Problem details – I'd like the entries reproduced exactly, with all pictures omitted.

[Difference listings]
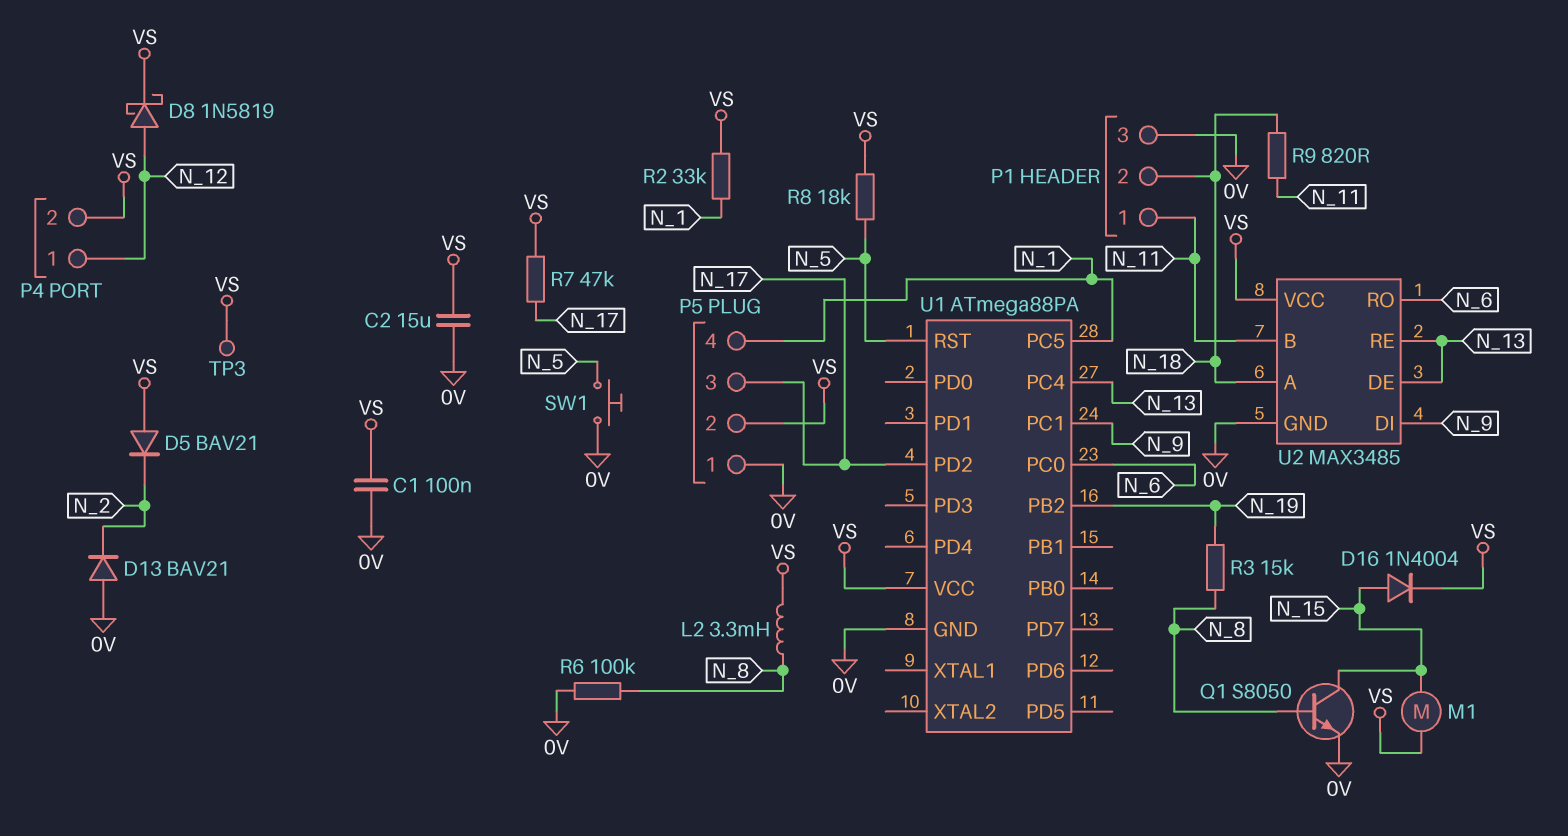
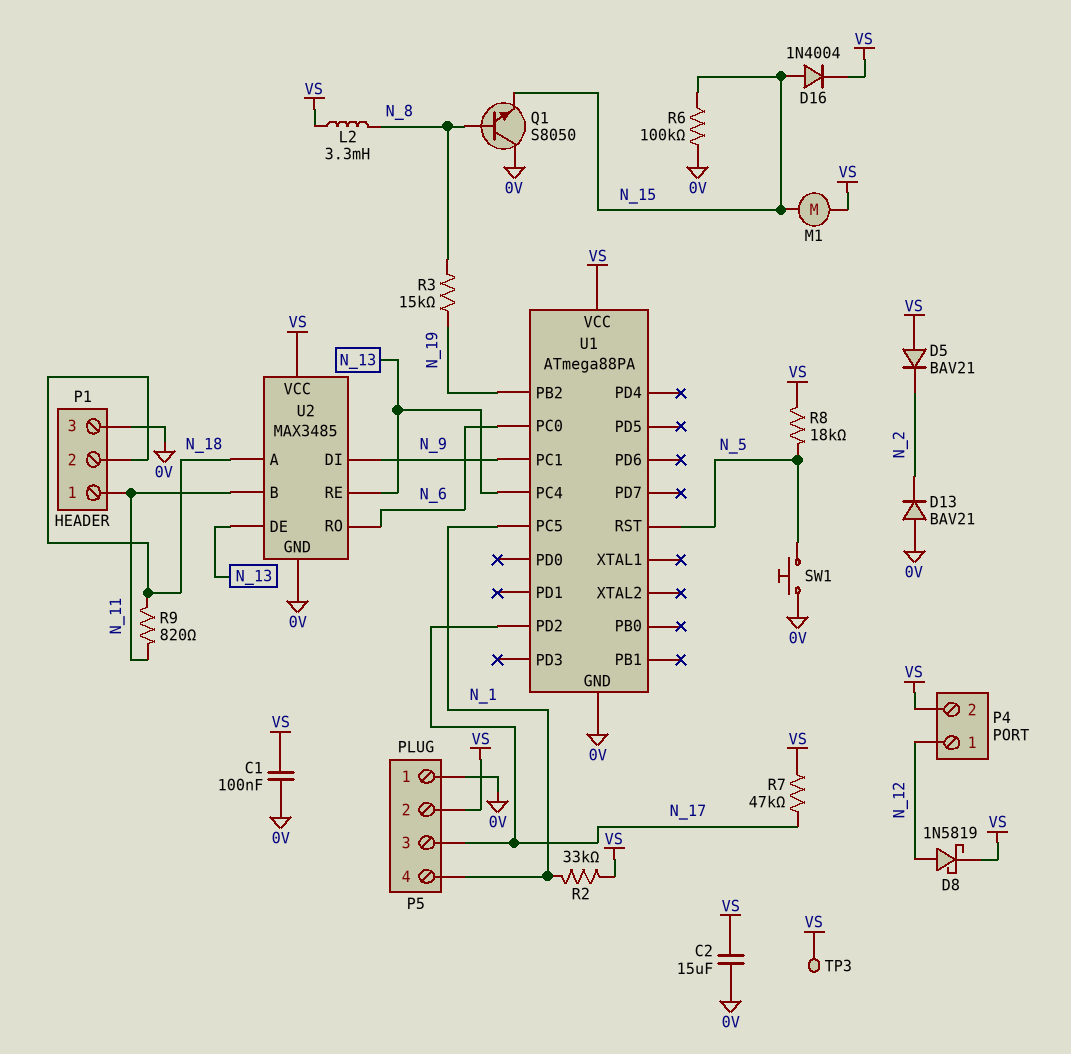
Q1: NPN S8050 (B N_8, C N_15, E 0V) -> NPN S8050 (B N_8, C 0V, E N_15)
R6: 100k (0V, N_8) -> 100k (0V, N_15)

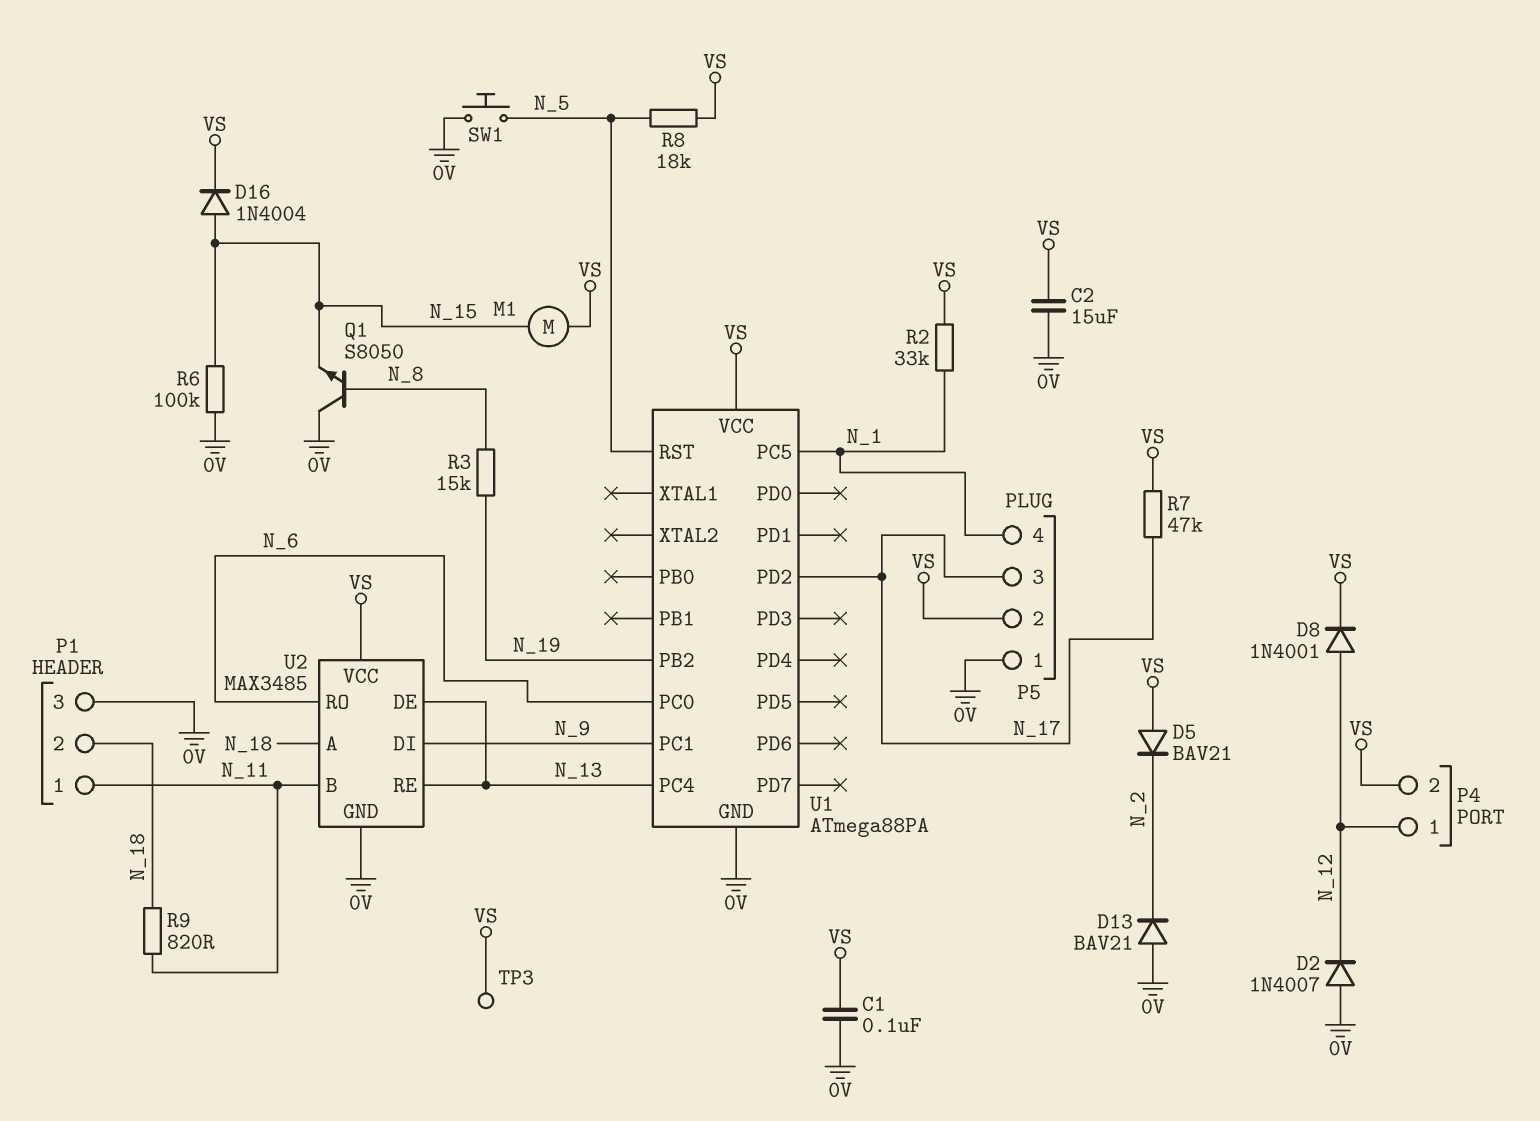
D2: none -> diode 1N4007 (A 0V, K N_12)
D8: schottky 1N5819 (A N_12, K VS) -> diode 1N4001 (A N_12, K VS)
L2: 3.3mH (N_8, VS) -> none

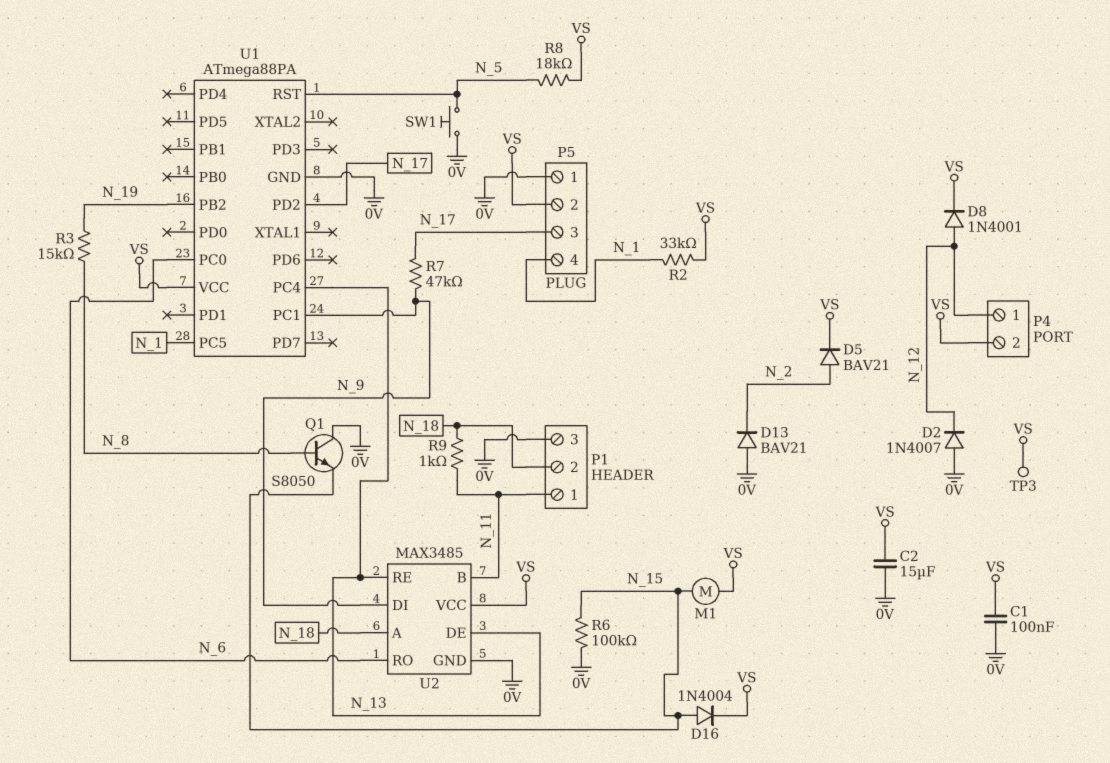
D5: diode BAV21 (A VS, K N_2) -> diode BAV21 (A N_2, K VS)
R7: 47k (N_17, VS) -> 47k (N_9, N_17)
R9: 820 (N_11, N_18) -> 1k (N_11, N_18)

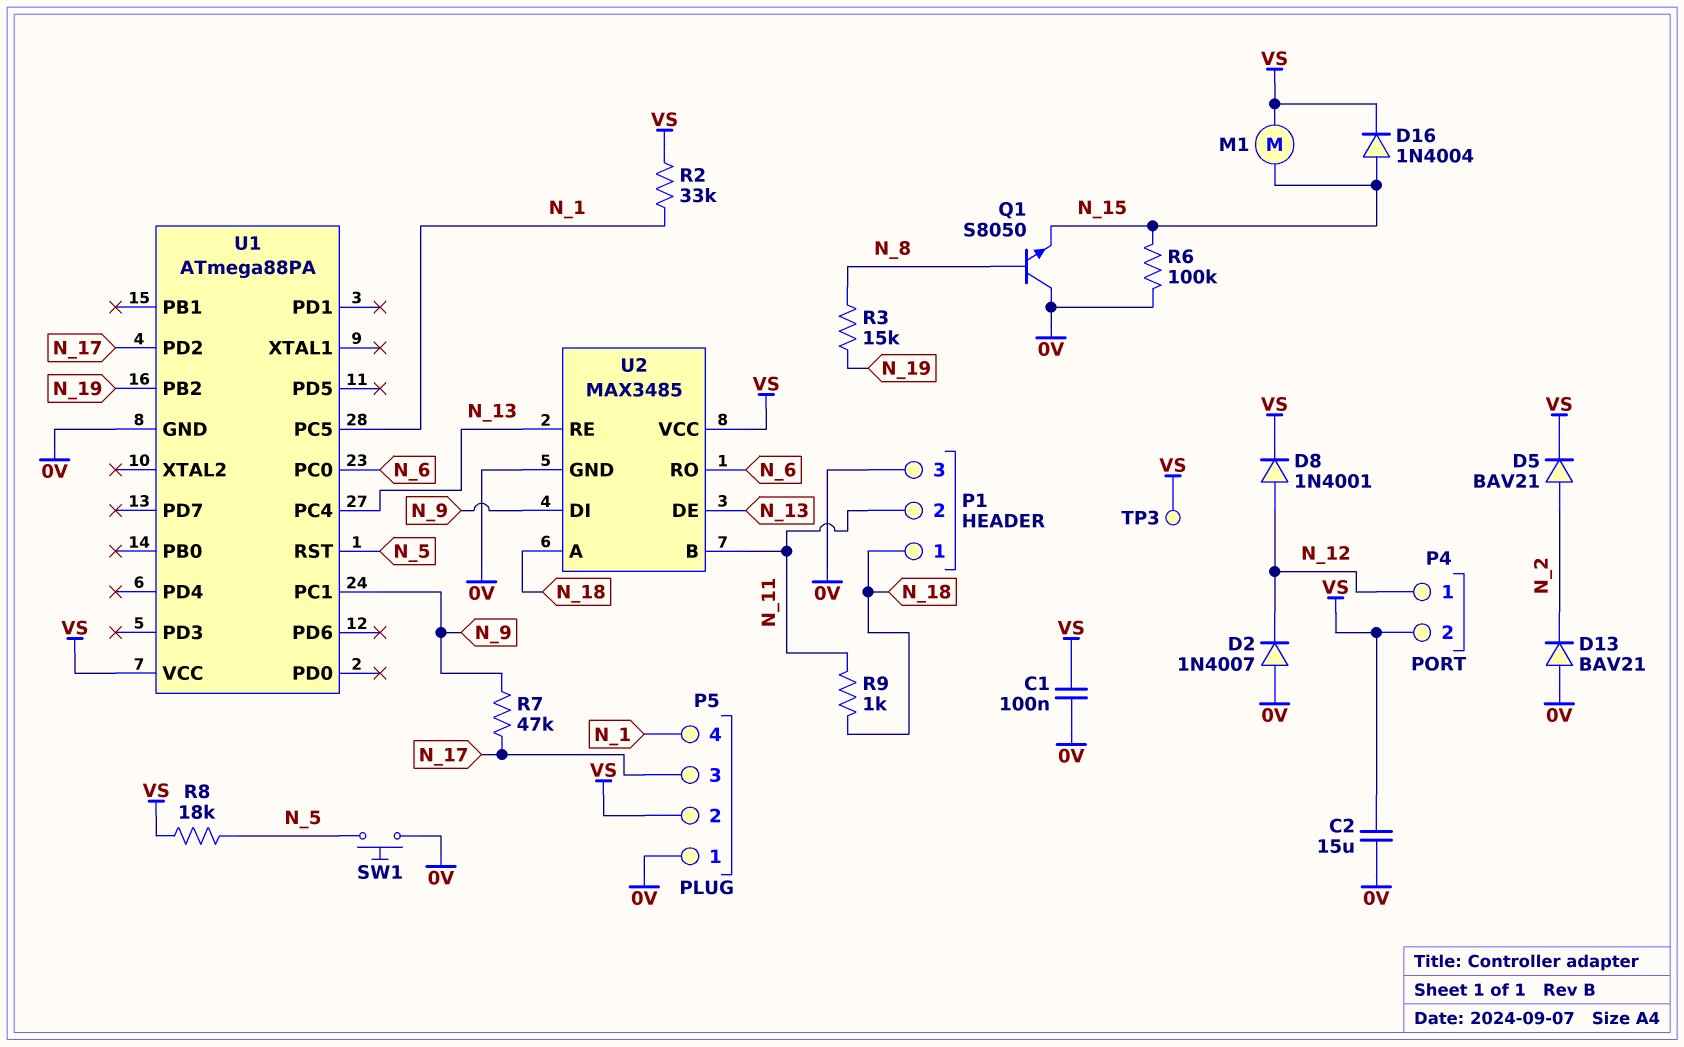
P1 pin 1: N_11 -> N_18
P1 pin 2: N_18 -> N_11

Response below –
Q1: NPN S8050 (B N_8, C N_15, E 0V) -> NPN S8050 (B N_8, C 0V, E N_15)
R6: 100k (0V, N_8) -> 100k (0V, N_15)

D2: none -> diode 1N4007 (A 0V, K N_12)
D8: schottky 1N5819 (A N_12, K VS) -> diode 1N4001 (A N_12, K VS)
L2: 3.3mH (N_8, VS) -> none

D5: diode BAV21 (A VS, K N_2) -> diode BAV21 (A N_2, K VS)
R7: 47k (N_17, VS) -> 47k (N_9, N_17)
R9: 820 (N_11, N_18) -> 1k (N_11, N_18)

P1 pin 1: N_11 -> N_18
P1 pin 2: N_18 -> N_11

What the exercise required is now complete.